▶ **PROBLEM TO WORK ON**
No image is to be carried over; reproduce the rest of the listing word for word.
------ TASK DATA
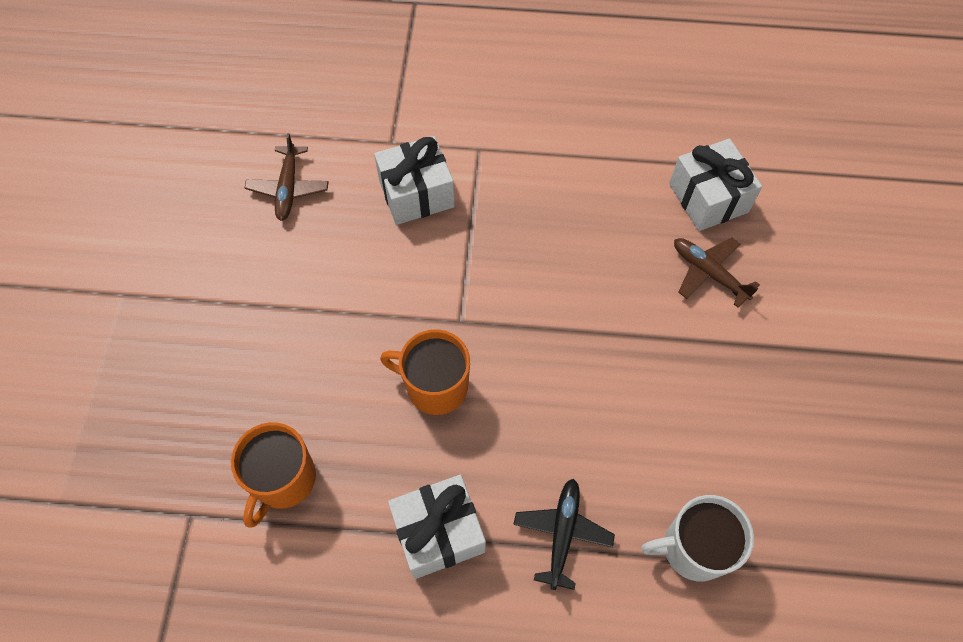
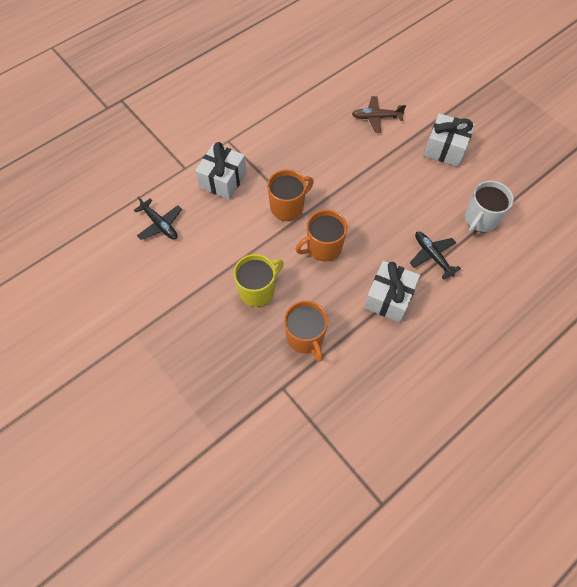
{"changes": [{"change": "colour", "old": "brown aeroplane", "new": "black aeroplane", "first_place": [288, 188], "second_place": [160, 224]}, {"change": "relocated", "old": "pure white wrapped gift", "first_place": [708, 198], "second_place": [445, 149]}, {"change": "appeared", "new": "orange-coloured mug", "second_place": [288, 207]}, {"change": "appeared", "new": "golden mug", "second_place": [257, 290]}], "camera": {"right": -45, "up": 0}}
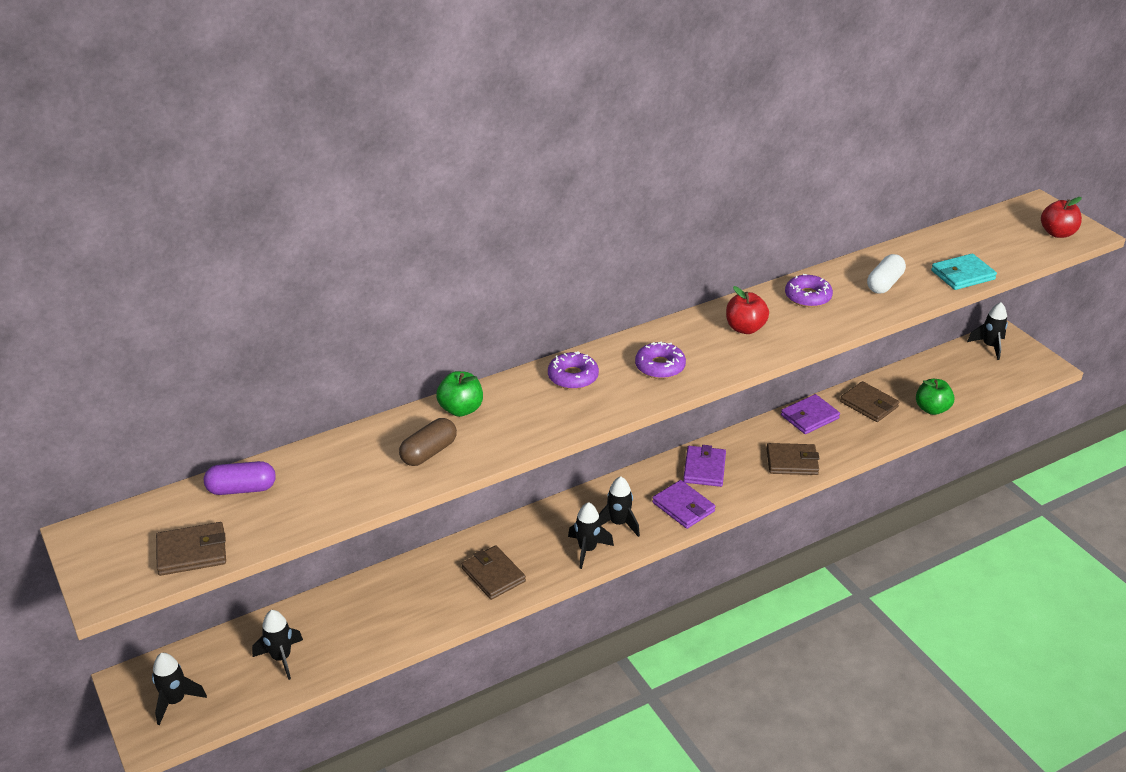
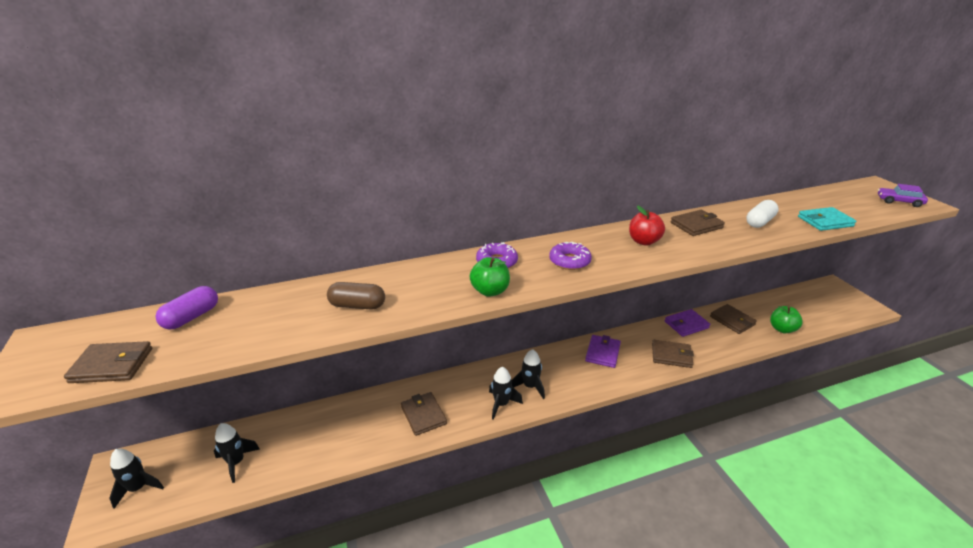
{"changes": [{"change": "exchanged", "old": "red toy apple", "new": "violet automobile", "first_place": [1057, 233], "second_place": [899, 202]}, {"change": "exchanged", "old": "violet doughnut", "new": "brown wallet", "first_place": [807, 297], "second_place": [696, 225]}, {"change": "missing", "old": "black rocket", "first_place": [989, 346]}, {"change": "relocated", "old": "green toy apple", "first_place": [461, 409], "second_place": [490, 291]}, {"change": "spun", "old": "brown pill", "first_place": [429, 452], "second_place": [357, 305], "degrees": 45}, {"change": "spun", "old": "violet pill", "first_place": [242, 489], "second_place": [191, 317], "degrees": -60}, {"change": "missing", "old": "violet wallet", "first_place": [683, 507]}], "camera": {"right": 10, "up": -5}}
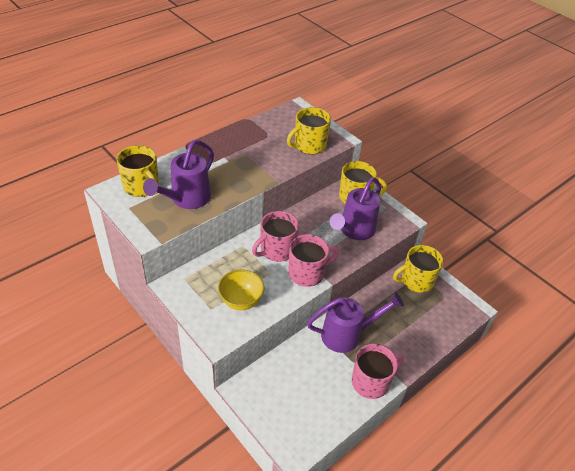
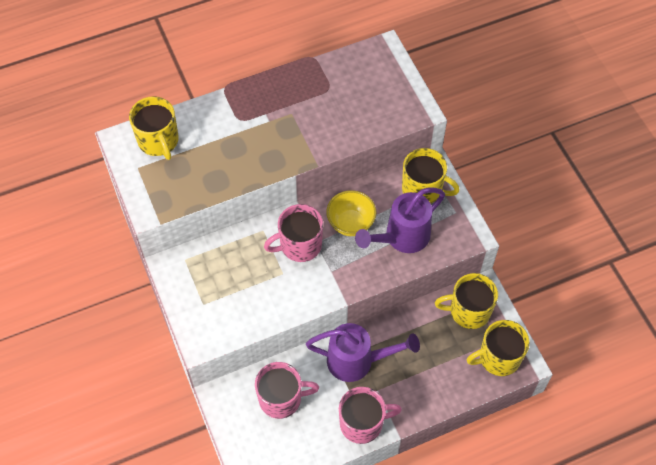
{"changes": [{"change": "relocated", "old": "golden mug", "first_place": [309, 145], "second_place": [498, 358]}, {"change": "missing", "old": "violet watering can", "first_place": [186, 199]}, {"change": "relocated", "old": "rose-pink mug", "first_place": [307, 273], "second_place": [281, 399]}, {"change": "relocated", "old": "golden serving bowl", "first_place": [241, 301], "second_place": [350, 223]}], "camera": {"right": 20, "up": 15}}
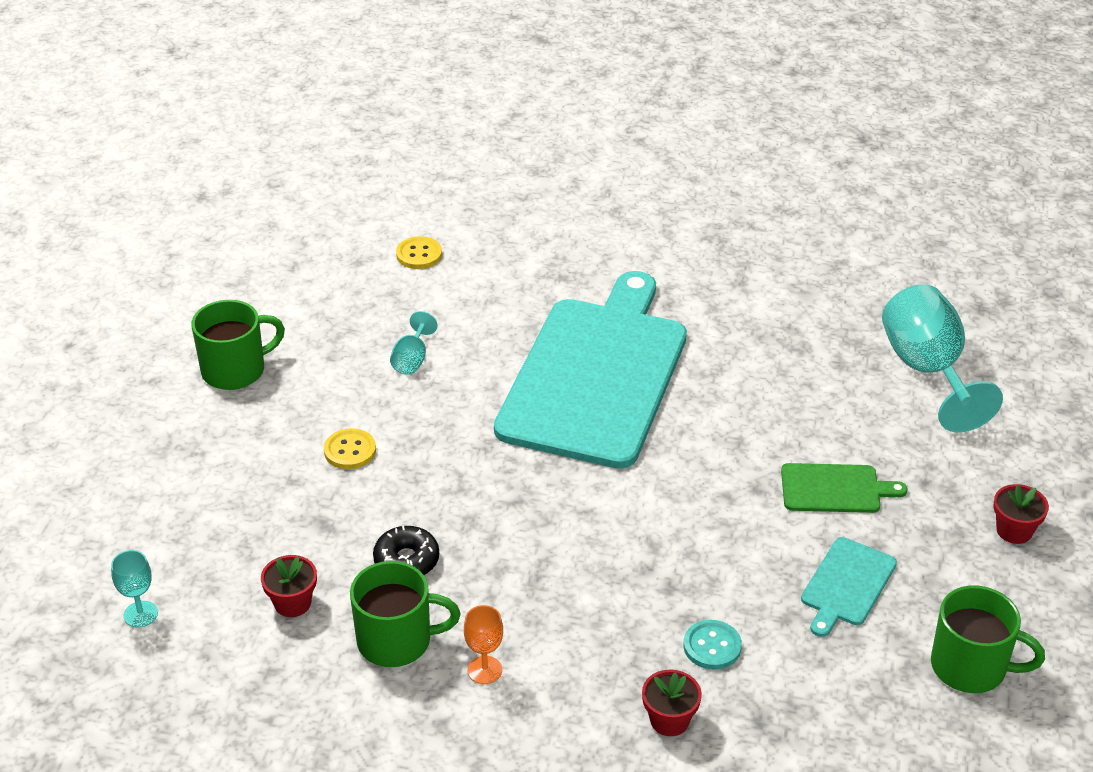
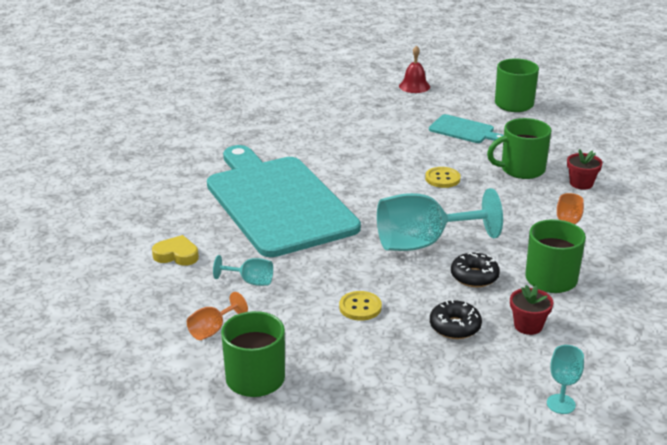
{"changes": [{"change": "relocated", "old": "golden shirt button", "first_place": [419, 254], "second_place": [442, 179]}, {"change": "spun", "old": "teal bread board", "first_place": [596, 376], "second_place": [277, 202], "degrees": 45}, {"change": "relocated", "old": "teal goblet", "first_place": [928, 370], "second_place": [423, 243]}, {"change": "missing", "old": "green bread board", "first_place": [835, 489]}, {"change": "exchanged", "old": "red potted plant", "new": "red school bell", "first_place": [1014, 531], "second_place": [414, 86]}, {"change": "exchanged", "old": "teal shirt button", "new": "green mug", "first_place": [712, 646], "second_place": [521, 169]}, {"change": "appeared", "new": "golden love heart", "second_place": [176, 255]}, {"change": "appeared", "new": "orange-coloured goblet", "second_place": [212, 330]}, {"change": "appeared", "new": "black doughnut", "second_place": [455, 327]}], "camera": {"right": -90, "up": -10}}
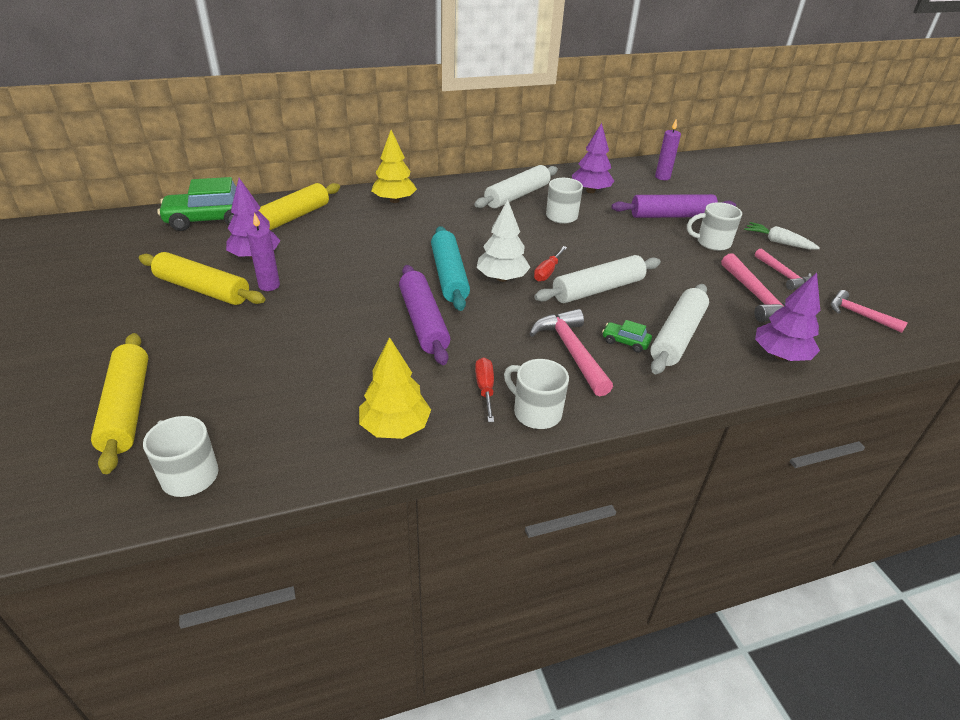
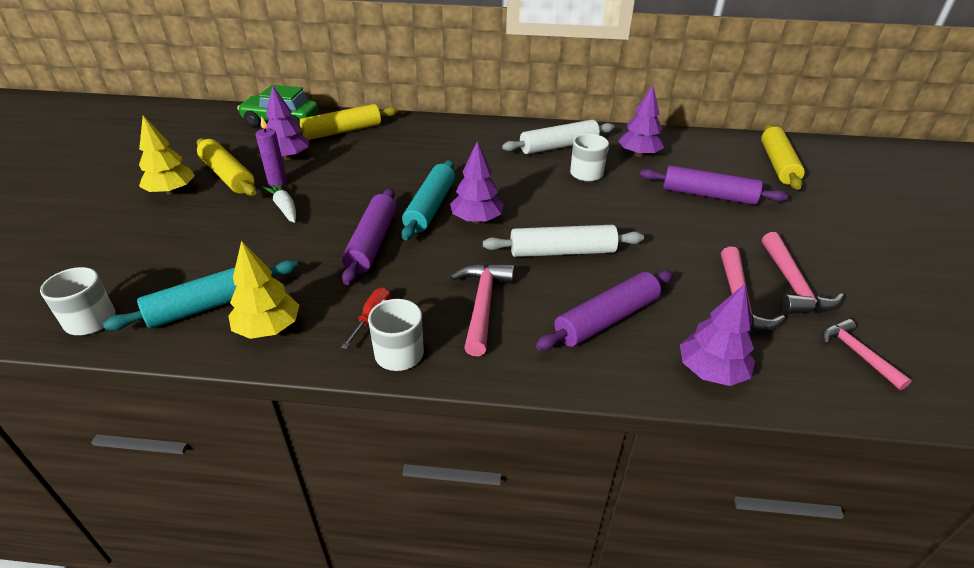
{"changes": [{"change": "missing", "old": "violet candle", "first_place": [662, 177]}, {"change": "relocated", "old": "golden toy tree", "first_place": [394, 200], "second_place": [171, 192]}, {"change": "colour", "old": "pure white toy tree", "new": "violet toy tree", "first_place": [502, 278], "second_place": [477, 220]}, {"change": "missing", "old": "pure white mug", "first_place": [712, 243]}, {"change": "relocated", "old": "pure white carrot", "first_place": [778, 242], "second_place": [284, 208]}, {"change": "missing", "old": "red flat screwdriver", "first_place": [548, 272]}, {"change": "size", "old": "rose-pink claw hammer", "first_place": [783, 275], "second_place": [792, 285], "factor": 1.52}, {"change": "colour", "old": "pure white rolling pin", "new": "violet rolling pin", "first_place": [677, 336], "second_place": [606, 319]}, {"change": "missing", "old": "green automobile", "first_place": [625, 342]}, {"change": "relocated", "old": "golden rolling pin", "first_place": [127, 408], "second_place": [778, 164]}, {"change": "appeared", "new": "teal rolling pin", "second_place": [211, 304]}], "camera": {"right": 25, "up": 0}}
------------
▶ **WRITTEN RESPONSE**
{"changes": [{"change": "colour", "old": "brown aeroplane", "new": "black aeroplane", "first_place": [288, 188], "second_place": [160, 224]}, {"change": "relocated", "old": "pure white wrapped gift", "first_place": [708, 198], "second_place": [445, 149]}, {"change": "appeared", "new": "orange-coloured mug", "second_place": [288, 207]}, {"change": "appeared", "new": "golden mug", "second_place": [257, 290]}], "camera": {"right": -45, "up": 0}}
{"changes": [{"change": "exchanged", "old": "red toy apple", "new": "violet automobile", "first_place": [1057, 233], "second_place": [899, 202]}, {"change": "exchanged", "old": "violet doughnut", "new": "brown wallet", "first_place": [807, 297], "second_place": [696, 225]}, {"change": "missing", "old": "black rocket", "first_place": [989, 346]}, {"change": "relocated", "old": "green toy apple", "first_place": [461, 409], "second_place": [490, 291]}, {"change": "spun", "old": "brown pill", "first_place": [429, 452], "second_place": [357, 305], "degrees": 45}, {"change": "spun", "old": "violet pill", "first_place": [242, 489], "second_place": [191, 317], "degrees": -60}, {"change": "missing", "old": "violet wallet", "first_place": [683, 507]}], "camera": {"right": 10, "up": -5}}
{"changes": [{"change": "relocated", "old": "golden mug", "first_place": [309, 145], "second_place": [498, 358]}, {"change": "missing", "old": "violet watering can", "first_place": [186, 199]}, {"change": "relocated", "old": "rose-pink mug", "first_place": [307, 273], "second_place": [281, 399]}, {"change": "relocated", "old": "golden serving bowl", "first_place": [241, 301], "second_place": [350, 223]}], "camera": {"right": 20, "up": 15}}
{"changes": [{"change": "relocated", "old": "golden shirt button", "first_place": [419, 254], "second_place": [442, 179]}, {"change": "spun", "old": "teal bread board", "first_place": [596, 376], "second_place": [277, 202], "degrees": 45}, {"change": "relocated", "old": "teal goblet", "first_place": [928, 370], "second_place": [423, 243]}, {"change": "missing", "old": "green bread board", "first_place": [835, 489]}, {"change": "exchanged", "old": "red potted plant", "new": "red school bell", "first_place": [1014, 531], "second_place": [414, 86]}, {"change": "exchanged", "old": "teal shirt button", "new": "green mug", "first_place": [712, 646], "second_place": [521, 169]}, {"change": "appeared", "new": "golden love heart", "second_place": [176, 255]}, {"change": "appeared", "new": "orange-coloured goblet", "second_place": [212, 330]}, {"change": "appeared", "new": "black doughnut", "second_place": [455, 327]}], "camera": {"right": -90, "up": -10}}
{"changes": [{"change": "missing", "old": "violet candle", "first_place": [662, 177]}, {"change": "relocated", "old": "golden toy tree", "first_place": [394, 200], "second_place": [171, 192]}, {"change": "colour", "old": "pure white toy tree", "new": "violet toy tree", "first_place": [502, 278], "second_place": [477, 220]}, {"change": "missing", "old": "pure white mug", "first_place": [712, 243]}, {"change": "relocated", "old": "pure white carrot", "first_place": [778, 242], "second_place": [284, 208]}, {"change": "missing", "old": "red flat screwdriver", "first_place": [548, 272]}, {"change": "size", "old": "rose-pink claw hammer", "first_place": [783, 275], "second_place": [792, 285], "factor": 1.52}, {"change": "colour", "old": "pure white rolling pin", "new": "violet rolling pin", "first_place": [677, 336], "second_place": [606, 319]}, {"change": "missing", "old": "green automobile", "first_place": [625, 342]}, {"change": "relocated", "old": "golden rolling pin", "first_place": [127, 408], "second_place": [778, 164]}, {"change": "appeared", "new": "teal rolling pin", "second_place": [211, 304]}], "camera": {"right": 25, "up": 0}}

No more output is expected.